_Exercise goal_
What lines in the records below mention "cohete"? List them all.

_Material provided_

---*---

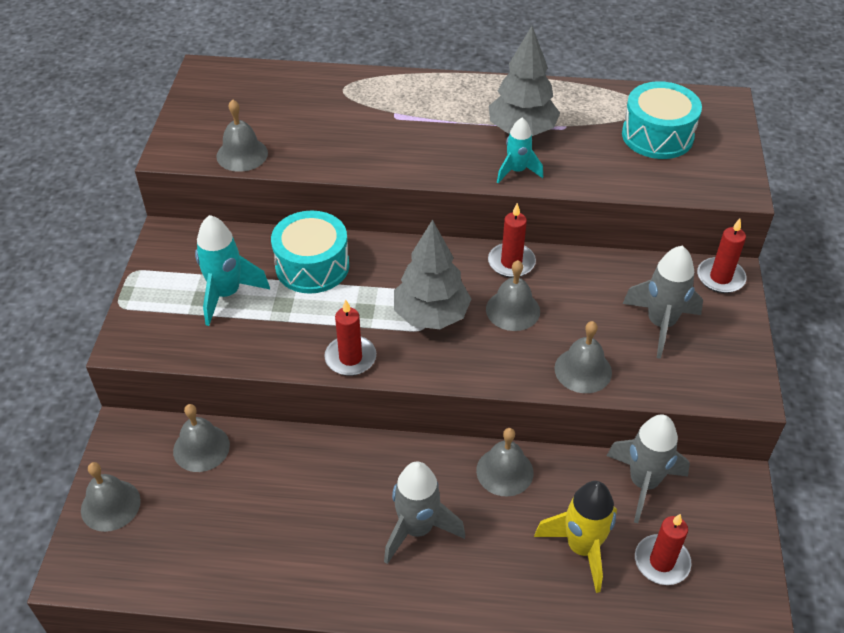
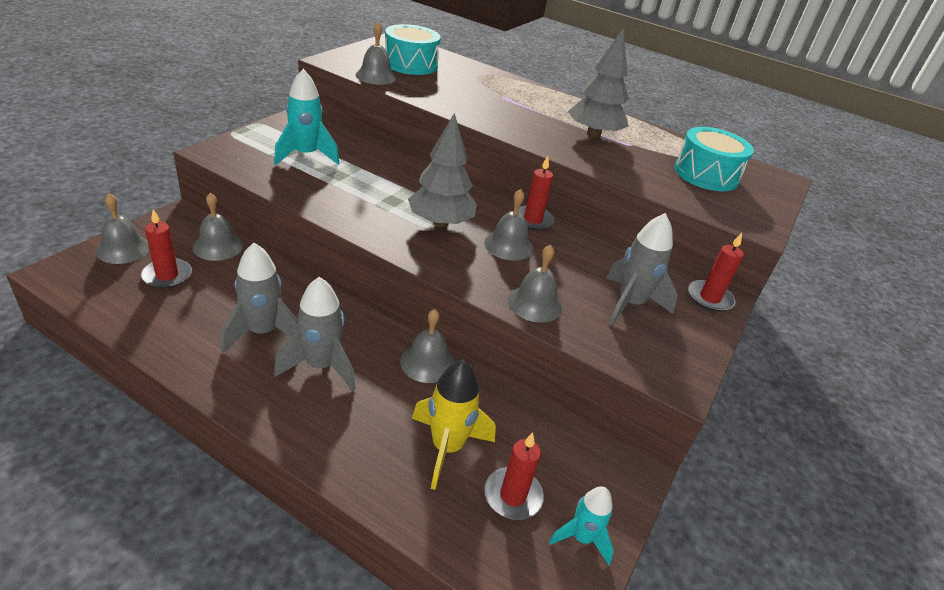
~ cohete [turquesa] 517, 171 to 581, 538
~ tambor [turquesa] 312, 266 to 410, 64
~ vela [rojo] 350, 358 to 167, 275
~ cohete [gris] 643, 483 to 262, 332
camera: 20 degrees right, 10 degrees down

---*---

_Result of the task_
~ cohete [turquesa] 517, 171 to 581, 538
~ cohete [gris] 643, 483 to 262, 332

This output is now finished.